◆ **Problem details**
Your reply should hold exactly the lines from the one that contains "black domino [384,294,478,368]" through the end of the data. Repeat them word for word.

◆ **Data below**
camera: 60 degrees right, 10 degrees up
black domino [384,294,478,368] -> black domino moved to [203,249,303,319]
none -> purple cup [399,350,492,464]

◆ **Task output**
black domino [384,294,478,368] -> black domino moved to [203,249,303,319]
none -> purple cup [399,350,492,464]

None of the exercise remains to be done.